**About this exercise**
Output must match the data below exactly from its first line through the line that contains "yellow brick A5", with no other line.

Object change listings

────────────────

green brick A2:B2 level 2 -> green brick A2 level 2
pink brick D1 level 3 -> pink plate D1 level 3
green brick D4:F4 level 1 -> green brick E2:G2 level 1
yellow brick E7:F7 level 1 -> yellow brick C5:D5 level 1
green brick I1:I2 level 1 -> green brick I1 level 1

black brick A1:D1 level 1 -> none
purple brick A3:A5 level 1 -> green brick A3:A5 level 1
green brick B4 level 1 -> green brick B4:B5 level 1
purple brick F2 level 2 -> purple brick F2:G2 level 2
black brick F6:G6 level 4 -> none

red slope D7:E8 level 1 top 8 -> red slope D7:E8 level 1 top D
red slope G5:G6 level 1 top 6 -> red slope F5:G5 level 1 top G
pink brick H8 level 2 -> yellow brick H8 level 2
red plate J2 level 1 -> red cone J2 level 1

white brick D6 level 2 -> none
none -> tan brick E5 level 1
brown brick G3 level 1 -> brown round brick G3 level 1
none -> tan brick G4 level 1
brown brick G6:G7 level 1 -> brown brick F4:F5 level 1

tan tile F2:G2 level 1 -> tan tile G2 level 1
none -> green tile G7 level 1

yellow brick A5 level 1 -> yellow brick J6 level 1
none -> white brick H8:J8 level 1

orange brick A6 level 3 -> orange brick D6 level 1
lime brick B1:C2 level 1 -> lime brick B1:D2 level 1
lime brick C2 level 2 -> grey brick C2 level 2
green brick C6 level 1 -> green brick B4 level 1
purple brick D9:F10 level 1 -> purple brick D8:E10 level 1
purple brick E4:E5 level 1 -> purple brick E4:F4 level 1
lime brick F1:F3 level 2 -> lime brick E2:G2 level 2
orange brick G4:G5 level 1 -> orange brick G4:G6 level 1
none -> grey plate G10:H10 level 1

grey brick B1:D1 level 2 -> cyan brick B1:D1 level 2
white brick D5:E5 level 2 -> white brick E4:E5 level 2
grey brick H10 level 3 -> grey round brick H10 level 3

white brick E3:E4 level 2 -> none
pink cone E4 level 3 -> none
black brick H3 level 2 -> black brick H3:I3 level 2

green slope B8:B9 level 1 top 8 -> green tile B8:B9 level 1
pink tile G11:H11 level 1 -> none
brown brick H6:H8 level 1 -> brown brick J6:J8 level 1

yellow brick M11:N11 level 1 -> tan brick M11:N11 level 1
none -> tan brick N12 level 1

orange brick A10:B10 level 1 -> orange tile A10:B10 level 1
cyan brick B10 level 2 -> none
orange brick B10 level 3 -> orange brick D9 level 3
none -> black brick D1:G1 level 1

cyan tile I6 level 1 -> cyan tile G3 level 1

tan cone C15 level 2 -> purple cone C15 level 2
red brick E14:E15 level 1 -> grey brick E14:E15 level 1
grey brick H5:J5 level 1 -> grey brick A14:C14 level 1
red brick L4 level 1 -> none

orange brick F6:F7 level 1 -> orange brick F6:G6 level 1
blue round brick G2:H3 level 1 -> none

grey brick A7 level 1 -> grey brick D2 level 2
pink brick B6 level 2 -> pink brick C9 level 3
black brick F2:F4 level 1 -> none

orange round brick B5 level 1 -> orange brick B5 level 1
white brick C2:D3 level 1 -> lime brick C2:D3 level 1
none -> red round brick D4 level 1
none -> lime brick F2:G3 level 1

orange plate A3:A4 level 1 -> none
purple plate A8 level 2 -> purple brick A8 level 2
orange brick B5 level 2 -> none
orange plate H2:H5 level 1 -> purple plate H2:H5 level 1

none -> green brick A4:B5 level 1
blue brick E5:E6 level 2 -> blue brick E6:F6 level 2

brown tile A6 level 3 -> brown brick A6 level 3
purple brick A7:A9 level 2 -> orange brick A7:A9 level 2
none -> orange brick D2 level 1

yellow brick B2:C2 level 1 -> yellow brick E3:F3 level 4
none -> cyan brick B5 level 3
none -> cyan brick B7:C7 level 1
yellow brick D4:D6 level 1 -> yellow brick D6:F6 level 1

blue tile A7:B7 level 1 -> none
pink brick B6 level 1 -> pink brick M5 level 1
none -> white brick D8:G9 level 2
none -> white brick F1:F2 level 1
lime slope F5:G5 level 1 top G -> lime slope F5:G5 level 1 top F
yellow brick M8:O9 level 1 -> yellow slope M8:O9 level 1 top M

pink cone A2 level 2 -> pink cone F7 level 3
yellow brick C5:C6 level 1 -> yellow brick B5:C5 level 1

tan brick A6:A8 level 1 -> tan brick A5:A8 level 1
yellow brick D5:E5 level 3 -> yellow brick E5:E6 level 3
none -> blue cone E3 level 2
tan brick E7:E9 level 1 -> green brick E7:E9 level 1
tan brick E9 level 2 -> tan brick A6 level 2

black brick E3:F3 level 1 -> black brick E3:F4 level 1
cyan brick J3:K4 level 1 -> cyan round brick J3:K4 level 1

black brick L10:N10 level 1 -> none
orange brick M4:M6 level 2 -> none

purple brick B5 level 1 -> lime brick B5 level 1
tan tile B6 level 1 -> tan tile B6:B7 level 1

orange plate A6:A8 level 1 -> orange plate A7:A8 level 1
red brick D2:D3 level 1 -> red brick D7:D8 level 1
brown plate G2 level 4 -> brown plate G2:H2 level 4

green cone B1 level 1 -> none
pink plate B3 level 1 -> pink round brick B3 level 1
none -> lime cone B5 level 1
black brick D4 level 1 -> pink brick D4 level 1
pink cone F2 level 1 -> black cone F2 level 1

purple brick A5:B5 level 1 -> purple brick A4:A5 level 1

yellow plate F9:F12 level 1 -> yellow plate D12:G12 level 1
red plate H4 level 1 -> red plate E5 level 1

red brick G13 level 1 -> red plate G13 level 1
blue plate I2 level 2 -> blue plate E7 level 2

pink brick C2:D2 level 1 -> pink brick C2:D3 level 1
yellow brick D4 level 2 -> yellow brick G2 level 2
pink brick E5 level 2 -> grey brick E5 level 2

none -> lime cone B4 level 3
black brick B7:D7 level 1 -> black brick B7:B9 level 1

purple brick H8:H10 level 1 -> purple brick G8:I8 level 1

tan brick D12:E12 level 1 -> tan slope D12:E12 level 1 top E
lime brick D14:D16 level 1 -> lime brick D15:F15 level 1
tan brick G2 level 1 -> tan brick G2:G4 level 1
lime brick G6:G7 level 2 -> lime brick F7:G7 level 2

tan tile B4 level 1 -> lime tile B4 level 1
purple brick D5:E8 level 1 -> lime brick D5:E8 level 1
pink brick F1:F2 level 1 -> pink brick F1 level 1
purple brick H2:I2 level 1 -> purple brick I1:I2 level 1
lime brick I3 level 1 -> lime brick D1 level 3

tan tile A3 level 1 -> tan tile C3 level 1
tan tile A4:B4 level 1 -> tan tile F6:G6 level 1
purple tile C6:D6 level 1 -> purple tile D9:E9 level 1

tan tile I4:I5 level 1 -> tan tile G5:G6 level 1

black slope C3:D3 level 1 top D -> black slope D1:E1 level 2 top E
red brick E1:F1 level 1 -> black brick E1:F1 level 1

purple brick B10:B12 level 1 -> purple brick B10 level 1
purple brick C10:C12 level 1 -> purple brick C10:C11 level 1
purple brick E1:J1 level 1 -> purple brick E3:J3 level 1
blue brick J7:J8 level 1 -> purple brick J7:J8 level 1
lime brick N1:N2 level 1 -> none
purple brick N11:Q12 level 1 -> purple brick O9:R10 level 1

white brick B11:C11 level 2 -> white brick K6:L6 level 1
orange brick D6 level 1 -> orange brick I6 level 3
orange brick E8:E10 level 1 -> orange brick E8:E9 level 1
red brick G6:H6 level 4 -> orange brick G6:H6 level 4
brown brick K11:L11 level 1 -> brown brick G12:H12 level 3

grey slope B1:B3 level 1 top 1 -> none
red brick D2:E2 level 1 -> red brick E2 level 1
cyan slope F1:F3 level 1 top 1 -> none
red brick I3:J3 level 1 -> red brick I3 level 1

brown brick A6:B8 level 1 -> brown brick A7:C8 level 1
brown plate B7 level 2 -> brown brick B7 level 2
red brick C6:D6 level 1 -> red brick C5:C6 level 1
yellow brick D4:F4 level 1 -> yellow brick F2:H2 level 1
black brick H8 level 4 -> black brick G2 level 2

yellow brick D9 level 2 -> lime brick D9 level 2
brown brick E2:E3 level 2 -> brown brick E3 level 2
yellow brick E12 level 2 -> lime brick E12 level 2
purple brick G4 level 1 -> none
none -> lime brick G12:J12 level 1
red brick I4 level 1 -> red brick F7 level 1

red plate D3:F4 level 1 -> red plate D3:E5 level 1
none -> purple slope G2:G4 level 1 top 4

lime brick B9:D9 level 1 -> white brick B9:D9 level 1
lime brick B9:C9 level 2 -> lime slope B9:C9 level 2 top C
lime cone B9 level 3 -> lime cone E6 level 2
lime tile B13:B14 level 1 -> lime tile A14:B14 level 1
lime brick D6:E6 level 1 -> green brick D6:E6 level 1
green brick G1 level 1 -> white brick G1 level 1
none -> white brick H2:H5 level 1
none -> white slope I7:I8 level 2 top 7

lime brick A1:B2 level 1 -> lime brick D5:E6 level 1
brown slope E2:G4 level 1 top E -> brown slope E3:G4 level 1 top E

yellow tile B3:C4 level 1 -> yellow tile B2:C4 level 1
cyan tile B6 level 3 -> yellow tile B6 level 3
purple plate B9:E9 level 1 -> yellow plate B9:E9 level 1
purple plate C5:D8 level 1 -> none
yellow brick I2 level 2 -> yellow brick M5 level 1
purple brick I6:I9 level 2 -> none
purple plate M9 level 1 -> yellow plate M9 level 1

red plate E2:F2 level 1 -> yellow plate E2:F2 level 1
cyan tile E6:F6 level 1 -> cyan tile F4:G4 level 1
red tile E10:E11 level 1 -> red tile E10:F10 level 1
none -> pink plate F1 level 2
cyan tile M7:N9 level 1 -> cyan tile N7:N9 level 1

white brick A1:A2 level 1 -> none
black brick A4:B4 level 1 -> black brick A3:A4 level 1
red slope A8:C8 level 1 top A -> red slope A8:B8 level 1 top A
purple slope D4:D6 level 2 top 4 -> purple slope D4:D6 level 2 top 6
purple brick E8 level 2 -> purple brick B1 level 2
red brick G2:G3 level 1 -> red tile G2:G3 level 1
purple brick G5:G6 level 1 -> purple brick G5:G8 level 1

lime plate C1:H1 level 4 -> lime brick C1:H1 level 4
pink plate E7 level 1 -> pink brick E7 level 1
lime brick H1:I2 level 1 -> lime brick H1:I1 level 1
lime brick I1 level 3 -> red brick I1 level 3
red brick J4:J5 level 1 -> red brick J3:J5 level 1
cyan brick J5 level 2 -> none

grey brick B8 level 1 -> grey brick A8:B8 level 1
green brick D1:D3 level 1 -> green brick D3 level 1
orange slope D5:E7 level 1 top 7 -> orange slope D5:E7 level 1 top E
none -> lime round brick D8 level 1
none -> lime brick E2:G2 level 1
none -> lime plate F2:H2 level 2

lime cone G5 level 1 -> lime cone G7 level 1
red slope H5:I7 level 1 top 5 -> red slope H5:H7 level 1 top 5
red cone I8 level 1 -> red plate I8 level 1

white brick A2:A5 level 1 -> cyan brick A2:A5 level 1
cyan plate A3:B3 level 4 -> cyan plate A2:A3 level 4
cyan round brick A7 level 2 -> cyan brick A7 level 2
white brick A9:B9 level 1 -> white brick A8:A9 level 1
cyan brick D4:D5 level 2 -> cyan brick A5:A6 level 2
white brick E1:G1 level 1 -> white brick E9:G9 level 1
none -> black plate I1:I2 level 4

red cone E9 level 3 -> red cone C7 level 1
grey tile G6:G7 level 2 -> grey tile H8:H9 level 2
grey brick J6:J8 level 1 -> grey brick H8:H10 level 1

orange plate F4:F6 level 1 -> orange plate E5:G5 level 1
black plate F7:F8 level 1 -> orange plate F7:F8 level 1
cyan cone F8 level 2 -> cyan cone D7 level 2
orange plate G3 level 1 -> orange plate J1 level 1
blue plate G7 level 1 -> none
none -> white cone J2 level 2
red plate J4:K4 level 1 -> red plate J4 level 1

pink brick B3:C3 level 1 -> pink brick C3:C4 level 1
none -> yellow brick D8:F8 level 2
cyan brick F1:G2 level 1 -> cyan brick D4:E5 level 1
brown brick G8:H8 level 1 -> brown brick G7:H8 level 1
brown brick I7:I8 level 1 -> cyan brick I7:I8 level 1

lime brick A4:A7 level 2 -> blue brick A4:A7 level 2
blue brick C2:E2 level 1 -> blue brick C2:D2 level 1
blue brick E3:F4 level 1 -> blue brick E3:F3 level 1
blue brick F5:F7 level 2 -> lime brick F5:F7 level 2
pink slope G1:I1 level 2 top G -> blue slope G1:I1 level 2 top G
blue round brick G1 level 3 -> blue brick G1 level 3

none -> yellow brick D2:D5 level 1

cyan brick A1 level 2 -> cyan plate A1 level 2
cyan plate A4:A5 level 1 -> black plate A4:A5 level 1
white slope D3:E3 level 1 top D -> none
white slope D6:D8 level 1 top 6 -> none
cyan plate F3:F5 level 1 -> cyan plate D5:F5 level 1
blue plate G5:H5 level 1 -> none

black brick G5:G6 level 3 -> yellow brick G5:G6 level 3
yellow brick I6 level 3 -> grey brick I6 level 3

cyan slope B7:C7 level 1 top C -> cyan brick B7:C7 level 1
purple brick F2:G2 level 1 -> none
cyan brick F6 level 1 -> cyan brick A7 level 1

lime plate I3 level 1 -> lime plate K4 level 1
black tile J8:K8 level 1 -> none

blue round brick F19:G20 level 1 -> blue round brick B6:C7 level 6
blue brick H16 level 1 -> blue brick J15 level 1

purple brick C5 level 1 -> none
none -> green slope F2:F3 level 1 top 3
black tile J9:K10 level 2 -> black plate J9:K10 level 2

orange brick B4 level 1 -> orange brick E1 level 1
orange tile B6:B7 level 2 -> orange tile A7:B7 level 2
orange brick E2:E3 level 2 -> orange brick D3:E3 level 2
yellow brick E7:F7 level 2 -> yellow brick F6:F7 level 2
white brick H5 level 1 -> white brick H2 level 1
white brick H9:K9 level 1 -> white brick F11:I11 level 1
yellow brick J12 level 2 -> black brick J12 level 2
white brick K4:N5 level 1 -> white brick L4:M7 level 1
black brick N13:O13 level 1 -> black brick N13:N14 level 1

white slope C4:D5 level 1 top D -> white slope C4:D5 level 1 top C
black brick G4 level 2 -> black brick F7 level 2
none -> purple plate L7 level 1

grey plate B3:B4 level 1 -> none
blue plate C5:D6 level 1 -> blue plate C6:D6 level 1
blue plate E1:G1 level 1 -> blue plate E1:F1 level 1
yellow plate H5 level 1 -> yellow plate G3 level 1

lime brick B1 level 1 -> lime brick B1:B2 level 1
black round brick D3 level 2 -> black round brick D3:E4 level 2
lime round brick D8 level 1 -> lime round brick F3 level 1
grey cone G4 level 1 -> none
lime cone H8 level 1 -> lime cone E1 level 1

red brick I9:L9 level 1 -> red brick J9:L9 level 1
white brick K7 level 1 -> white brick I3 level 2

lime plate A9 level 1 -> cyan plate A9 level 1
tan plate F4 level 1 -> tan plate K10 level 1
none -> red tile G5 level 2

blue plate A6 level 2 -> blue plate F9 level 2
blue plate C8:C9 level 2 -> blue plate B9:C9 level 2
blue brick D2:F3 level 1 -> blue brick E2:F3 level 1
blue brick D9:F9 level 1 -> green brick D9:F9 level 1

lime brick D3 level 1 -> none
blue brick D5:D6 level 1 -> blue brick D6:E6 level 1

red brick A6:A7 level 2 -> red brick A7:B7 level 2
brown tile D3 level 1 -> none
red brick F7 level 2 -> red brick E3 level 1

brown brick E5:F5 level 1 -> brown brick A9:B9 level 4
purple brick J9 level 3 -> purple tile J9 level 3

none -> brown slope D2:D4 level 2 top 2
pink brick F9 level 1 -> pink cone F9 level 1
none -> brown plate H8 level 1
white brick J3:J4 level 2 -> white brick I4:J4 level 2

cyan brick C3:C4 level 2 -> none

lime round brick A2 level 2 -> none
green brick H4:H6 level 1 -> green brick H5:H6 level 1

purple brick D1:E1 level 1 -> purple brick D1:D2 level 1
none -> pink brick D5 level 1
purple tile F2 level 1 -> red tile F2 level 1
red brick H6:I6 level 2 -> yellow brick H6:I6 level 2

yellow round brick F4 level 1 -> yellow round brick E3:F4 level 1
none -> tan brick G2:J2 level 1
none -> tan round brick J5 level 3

────────────────

**Task result**
green brick A2:B2 level 2 -> green brick A2 level 2
pink brick D1 level 3 -> pink plate D1 level 3
green brick D4:F4 level 1 -> green brick E2:G2 level 1
yellow brick E7:F7 level 1 -> yellow brick C5:D5 level 1
green brick I1:I2 level 1 -> green brick I1 level 1

black brick A1:D1 level 1 -> none
purple brick A3:A5 level 1 -> green brick A3:A5 level 1
green brick B4 level 1 -> green brick B4:B5 level 1
purple brick F2 level 2 -> purple brick F2:G2 level 2
black brick F6:G6 level 4 -> none

red slope D7:E8 level 1 top 8 -> red slope D7:E8 level 1 top D
red slope G5:G6 level 1 top 6 -> red slope F5:G5 level 1 top G
pink brick H8 level 2 -> yellow brick H8 level 2
red plate J2 level 1 -> red cone J2 level 1

white brick D6 level 2 -> none
none -> tan brick E5 level 1
brown brick G3 level 1 -> brown round brick G3 level 1
none -> tan brick G4 level 1
brown brick G6:G7 level 1 -> brown brick F4:F5 level 1

tan tile F2:G2 level 1 -> tan tile G2 level 1
none -> green tile G7 level 1

yellow brick A5 level 1 -> yellow brick J6 level 1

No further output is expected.